+++ Listed records +++

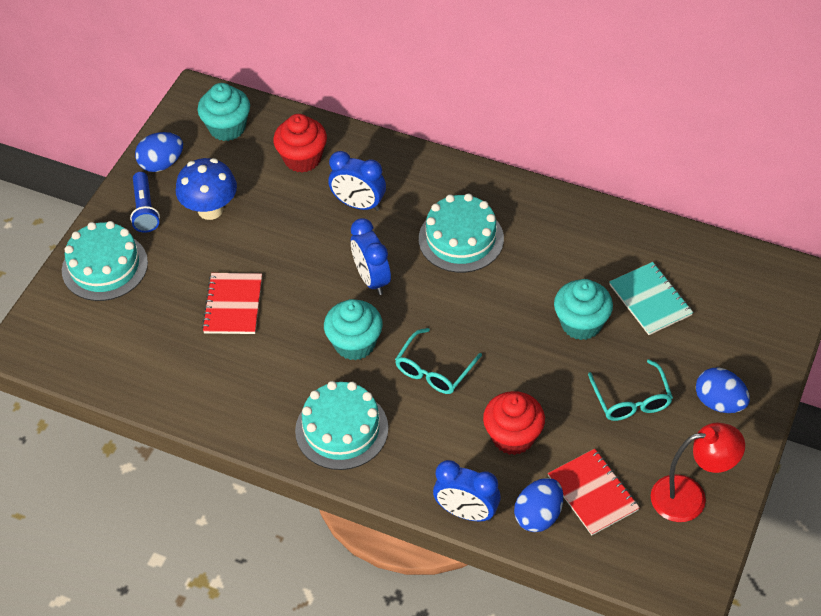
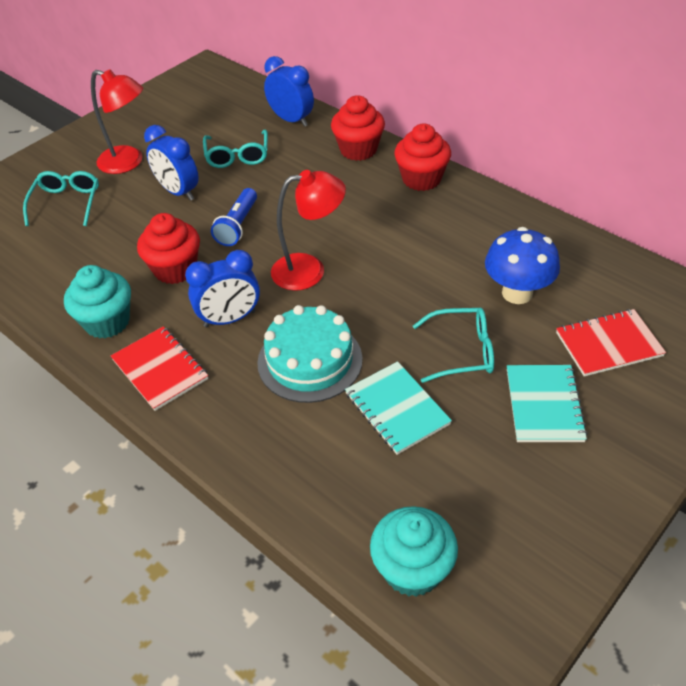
blue egg: 3 -> 0
red cupcake: 2 -> 3
red lamp: 1 -> 2
turquoise cake: 3 -> 1
turquoise cupcake: 3 -> 2
turquoise glasses: 2 -> 3
turquoise notebook: 1 -> 2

+++

Requirement: Give back the material above word for word; no picture belongs in it.

Finished exercise:
blue egg: 3 -> 0
red cupcake: 2 -> 3
red lamp: 1 -> 2
turquoise cake: 3 -> 1
turquoise cupcake: 3 -> 2
turquoise glasses: 2 -> 3
turquoise notebook: 1 -> 2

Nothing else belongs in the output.